EXERCISE INSTRUCTIONS ->
Give again, exactly as written, the lines of the records below from the line with "ENC1 pin CLK: D26 -> D35" to the line with "SONAR: SRF05 -> JSN-SR04". Both end lines count; pictures do not.

--- TASK INPUT ---

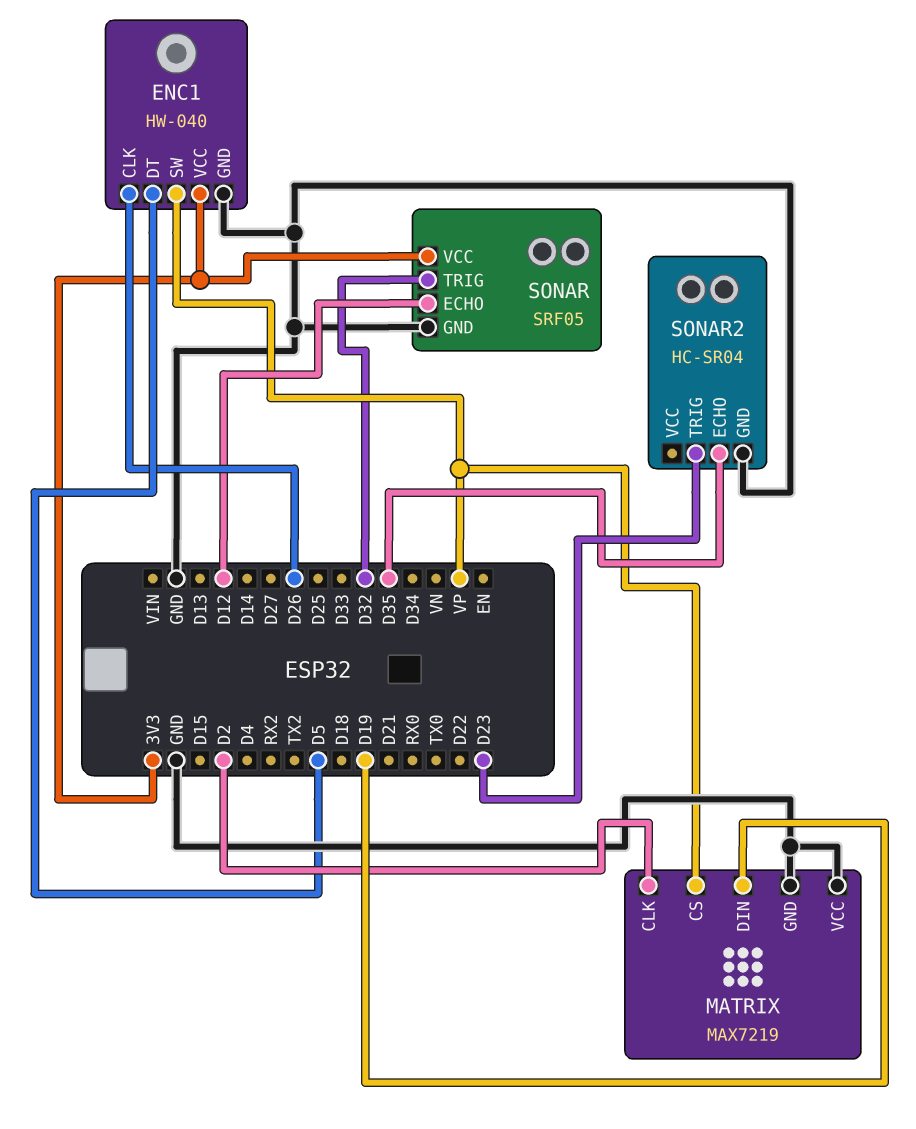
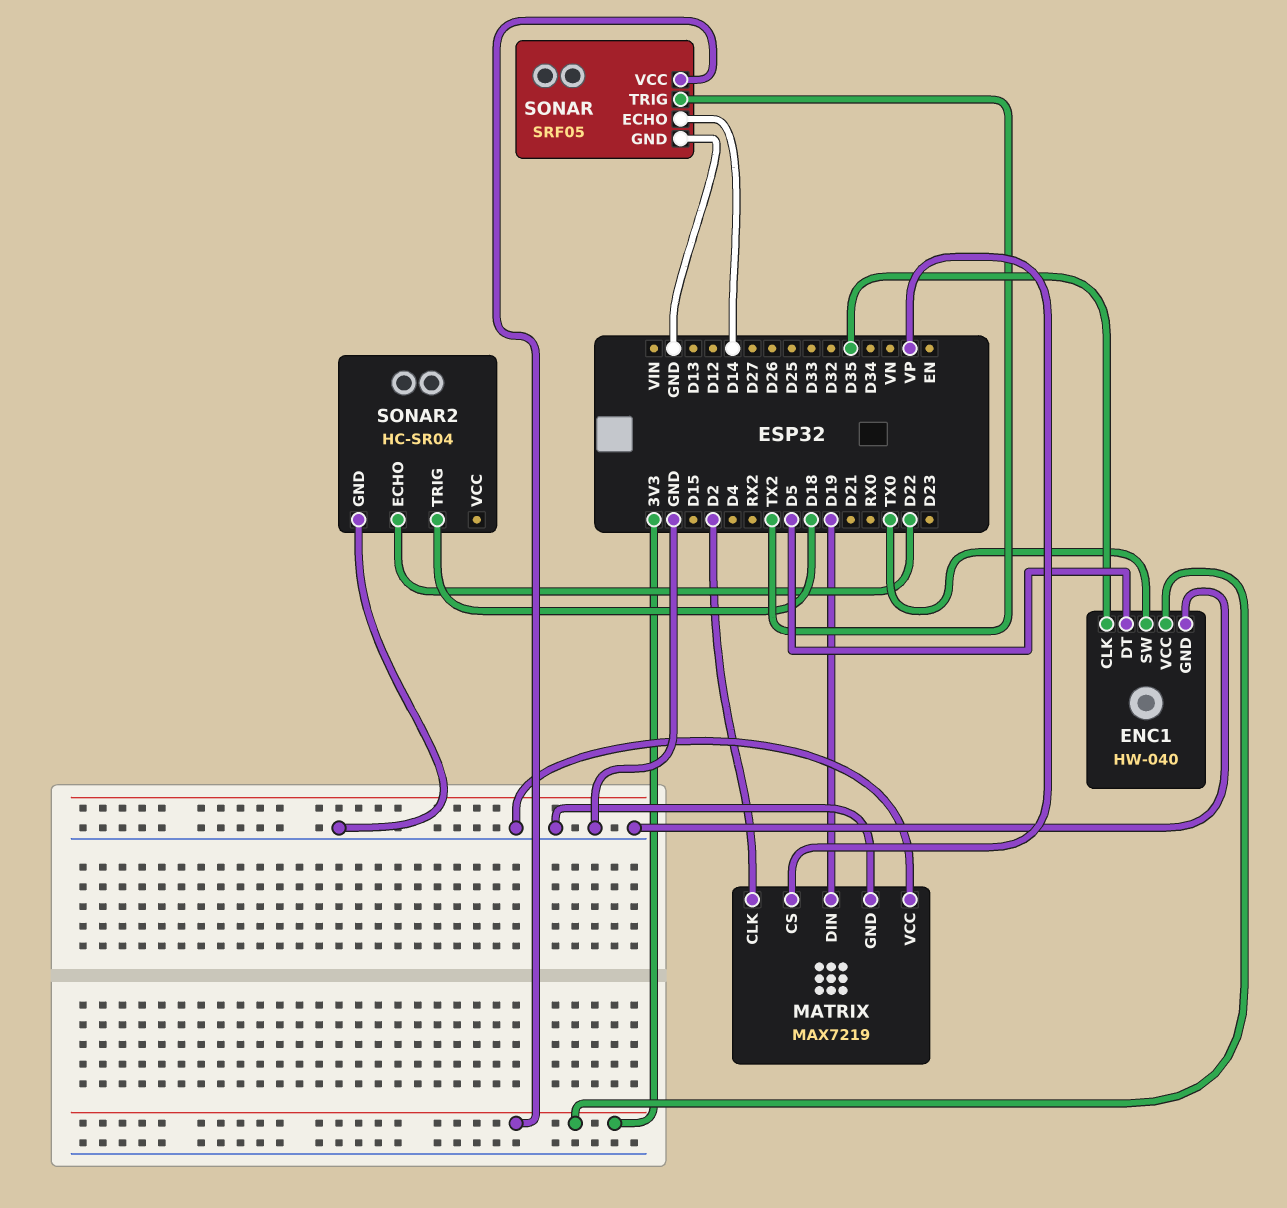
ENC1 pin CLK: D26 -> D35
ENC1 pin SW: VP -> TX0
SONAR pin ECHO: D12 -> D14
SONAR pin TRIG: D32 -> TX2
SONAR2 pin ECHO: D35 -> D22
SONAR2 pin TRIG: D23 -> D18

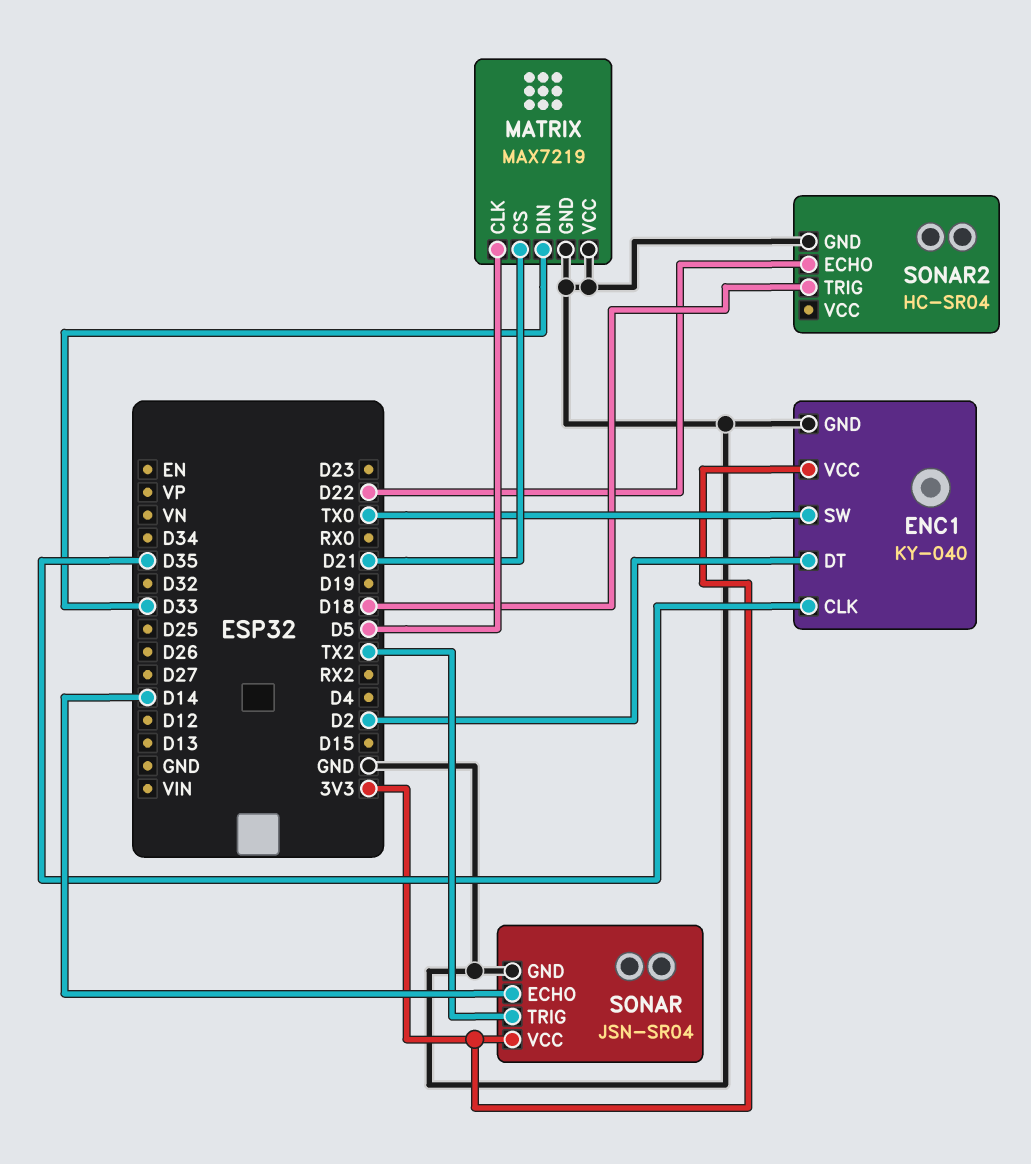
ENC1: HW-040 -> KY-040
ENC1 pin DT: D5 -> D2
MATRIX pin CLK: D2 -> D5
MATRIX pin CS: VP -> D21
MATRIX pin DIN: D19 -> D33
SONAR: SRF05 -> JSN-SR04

---
--- TASK INPUT ---

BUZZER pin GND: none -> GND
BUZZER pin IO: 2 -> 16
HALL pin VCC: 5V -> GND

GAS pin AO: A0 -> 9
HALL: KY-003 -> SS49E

---

OUTPUT FOR THIS EXERCISE ->
ENC1 pin CLK: D26 -> D35
ENC1 pin SW: VP -> TX0
SONAR pin ECHO: D12 -> D14
SONAR pin TRIG: D32 -> TX2
SONAR2 pin ECHO: D35 -> D22
SONAR2 pin TRIG: D23 -> D18

ENC1: HW-040 -> KY-040
ENC1 pin DT: D5 -> D2
MATRIX pin CLK: D2 -> D5
MATRIX pin CS: VP -> D21
MATRIX pin DIN: D19 -> D33
SONAR: SRF05 -> JSN-SR04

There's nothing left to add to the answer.